RECORDS PROVIDED:
= = = =
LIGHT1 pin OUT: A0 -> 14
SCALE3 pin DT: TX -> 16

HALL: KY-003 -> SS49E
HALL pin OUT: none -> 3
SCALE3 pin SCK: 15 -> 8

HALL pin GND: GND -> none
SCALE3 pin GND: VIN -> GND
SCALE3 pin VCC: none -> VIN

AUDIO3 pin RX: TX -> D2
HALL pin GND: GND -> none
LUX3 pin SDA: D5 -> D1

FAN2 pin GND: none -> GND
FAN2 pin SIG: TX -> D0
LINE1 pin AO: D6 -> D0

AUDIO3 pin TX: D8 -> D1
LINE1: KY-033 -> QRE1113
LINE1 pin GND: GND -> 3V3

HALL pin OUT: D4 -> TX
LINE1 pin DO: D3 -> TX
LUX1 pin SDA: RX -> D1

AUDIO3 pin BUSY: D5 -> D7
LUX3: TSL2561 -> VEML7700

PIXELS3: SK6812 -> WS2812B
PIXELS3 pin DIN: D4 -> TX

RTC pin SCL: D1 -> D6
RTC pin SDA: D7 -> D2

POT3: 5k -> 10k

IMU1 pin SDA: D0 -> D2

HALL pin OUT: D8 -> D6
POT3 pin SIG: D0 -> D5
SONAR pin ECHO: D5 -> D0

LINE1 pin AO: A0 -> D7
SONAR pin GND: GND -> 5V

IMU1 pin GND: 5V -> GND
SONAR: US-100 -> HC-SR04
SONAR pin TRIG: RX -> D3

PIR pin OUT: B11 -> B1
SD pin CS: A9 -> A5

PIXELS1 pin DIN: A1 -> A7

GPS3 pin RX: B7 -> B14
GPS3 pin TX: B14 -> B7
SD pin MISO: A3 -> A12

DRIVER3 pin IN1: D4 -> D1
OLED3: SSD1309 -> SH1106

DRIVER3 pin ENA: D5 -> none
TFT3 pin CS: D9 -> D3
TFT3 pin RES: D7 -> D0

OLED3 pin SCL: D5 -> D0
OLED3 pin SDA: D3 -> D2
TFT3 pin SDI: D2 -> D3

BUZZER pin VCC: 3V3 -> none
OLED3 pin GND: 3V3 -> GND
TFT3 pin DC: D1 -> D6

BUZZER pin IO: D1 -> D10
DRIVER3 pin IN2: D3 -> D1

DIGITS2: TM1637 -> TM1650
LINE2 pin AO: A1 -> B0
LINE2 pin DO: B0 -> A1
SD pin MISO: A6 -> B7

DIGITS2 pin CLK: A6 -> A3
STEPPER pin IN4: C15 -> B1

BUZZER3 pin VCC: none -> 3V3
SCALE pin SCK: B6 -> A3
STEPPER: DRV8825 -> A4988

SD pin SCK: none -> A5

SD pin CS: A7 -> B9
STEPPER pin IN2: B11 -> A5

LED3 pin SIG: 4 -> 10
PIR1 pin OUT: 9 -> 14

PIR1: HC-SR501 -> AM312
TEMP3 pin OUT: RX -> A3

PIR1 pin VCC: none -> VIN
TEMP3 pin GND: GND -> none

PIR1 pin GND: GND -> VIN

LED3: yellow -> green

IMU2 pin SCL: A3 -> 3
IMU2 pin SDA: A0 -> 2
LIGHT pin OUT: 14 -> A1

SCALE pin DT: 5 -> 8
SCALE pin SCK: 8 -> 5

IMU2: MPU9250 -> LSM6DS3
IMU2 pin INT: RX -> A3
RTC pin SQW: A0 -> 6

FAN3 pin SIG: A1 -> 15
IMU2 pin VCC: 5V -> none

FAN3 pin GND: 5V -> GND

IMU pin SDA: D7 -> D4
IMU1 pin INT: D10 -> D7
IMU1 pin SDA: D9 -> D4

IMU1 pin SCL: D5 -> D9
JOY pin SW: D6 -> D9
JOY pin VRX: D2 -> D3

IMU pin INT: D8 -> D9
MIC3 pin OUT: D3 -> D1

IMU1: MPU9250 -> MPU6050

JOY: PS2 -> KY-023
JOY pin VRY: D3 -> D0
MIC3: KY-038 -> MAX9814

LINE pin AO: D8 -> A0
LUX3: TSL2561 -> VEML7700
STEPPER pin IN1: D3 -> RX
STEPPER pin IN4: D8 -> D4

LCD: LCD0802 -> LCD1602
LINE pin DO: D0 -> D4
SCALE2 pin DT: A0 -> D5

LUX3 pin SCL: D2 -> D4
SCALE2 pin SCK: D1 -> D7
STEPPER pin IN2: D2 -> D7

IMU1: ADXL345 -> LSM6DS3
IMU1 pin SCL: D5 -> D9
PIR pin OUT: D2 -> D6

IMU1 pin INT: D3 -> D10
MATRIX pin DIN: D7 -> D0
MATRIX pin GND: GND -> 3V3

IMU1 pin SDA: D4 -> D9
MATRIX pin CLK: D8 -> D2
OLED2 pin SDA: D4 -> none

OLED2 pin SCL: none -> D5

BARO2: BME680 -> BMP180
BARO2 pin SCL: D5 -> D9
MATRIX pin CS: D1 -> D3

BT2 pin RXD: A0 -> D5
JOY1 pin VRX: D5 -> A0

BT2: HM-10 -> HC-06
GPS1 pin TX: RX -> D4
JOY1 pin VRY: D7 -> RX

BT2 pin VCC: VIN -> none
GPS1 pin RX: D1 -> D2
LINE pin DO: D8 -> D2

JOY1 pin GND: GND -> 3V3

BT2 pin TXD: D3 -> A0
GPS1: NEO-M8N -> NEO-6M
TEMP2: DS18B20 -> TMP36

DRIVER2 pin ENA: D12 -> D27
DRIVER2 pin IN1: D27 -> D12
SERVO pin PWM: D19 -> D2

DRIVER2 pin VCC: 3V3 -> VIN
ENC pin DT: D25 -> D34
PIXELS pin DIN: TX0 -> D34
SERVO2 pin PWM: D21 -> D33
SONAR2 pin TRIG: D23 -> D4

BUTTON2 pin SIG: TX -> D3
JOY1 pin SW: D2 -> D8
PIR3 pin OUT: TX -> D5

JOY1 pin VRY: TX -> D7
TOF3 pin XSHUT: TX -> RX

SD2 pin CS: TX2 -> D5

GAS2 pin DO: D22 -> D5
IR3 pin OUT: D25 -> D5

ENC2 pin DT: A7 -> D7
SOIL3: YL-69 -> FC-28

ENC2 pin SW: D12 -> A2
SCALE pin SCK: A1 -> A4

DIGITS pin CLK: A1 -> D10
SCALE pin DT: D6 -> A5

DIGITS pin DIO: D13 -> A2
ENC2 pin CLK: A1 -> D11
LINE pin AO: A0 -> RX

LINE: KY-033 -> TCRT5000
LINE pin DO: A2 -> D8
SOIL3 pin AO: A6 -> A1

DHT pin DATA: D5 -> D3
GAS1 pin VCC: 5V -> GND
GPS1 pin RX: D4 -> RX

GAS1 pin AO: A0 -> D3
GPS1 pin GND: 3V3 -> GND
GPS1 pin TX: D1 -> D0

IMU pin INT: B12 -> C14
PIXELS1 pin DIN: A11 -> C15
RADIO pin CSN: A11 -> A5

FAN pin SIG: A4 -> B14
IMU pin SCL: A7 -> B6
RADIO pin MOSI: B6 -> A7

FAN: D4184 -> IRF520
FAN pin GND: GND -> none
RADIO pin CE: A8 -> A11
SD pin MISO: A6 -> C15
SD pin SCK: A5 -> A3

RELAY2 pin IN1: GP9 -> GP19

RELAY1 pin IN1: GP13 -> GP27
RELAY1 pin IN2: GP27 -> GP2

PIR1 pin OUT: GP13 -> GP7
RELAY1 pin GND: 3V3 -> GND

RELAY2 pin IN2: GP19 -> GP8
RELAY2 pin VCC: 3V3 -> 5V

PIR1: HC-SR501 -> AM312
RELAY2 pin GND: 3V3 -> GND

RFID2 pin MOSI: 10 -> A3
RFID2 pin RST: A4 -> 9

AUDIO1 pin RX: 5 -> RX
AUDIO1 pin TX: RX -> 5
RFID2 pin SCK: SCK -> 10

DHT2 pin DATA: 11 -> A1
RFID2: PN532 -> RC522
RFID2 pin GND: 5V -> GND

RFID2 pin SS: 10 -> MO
= = = =
Reproduce word for word the material above, starting with the line that has "HALL pin OUT: D4 -> TX" and stopping after the line that has "TFT3 pin RES: D7 -> D0".

HALL pin OUT: D4 -> TX
LINE1 pin DO: D3 -> TX
LUX1 pin SDA: RX -> D1

AUDIO3 pin BUSY: D5 -> D7
LUX3: TSL2561 -> VEML7700

PIXELS3: SK6812 -> WS2812B
PIXELS3 pin DIN: D4 -> TX

RTC pin SCL: D1 -> D6
RTC pin SDA: D7 -> D2

POT3: 5k -> 10k

IMU1 pin SDA: D0 -> D2

HALL pin OUT: D8 -> D6
POT3 pin SIG: D0 -> D5
SONAR pin ECHO: D5 -> D0

LINE1 pin AO: A0 -> D7
SONAR pin GND: GND -> 5V

IMU1 pin GND: 5V -> GND
SONAR: US-100 -> HC-SR04
SONAR pin TRIG: RX -> D3

PIR pin OUT: B11 -> B1
SD pin CS: A9 -> A5

PIXELS1 pin DIN: A1 -> A7

GPS3 pin RX: B7 -> B14
GPS3 pin TX: B14 -> B7
SD pin MISO: A3 -> A12

DRIVER3 pin IN1: D4 -> D1
OLED3: SSD1309 -> SH1106

DRIVER3 pin ENA: D5 -> none
TFT3 pin CS: D9 -> D3
TFT3 pin RES: D7 -> D0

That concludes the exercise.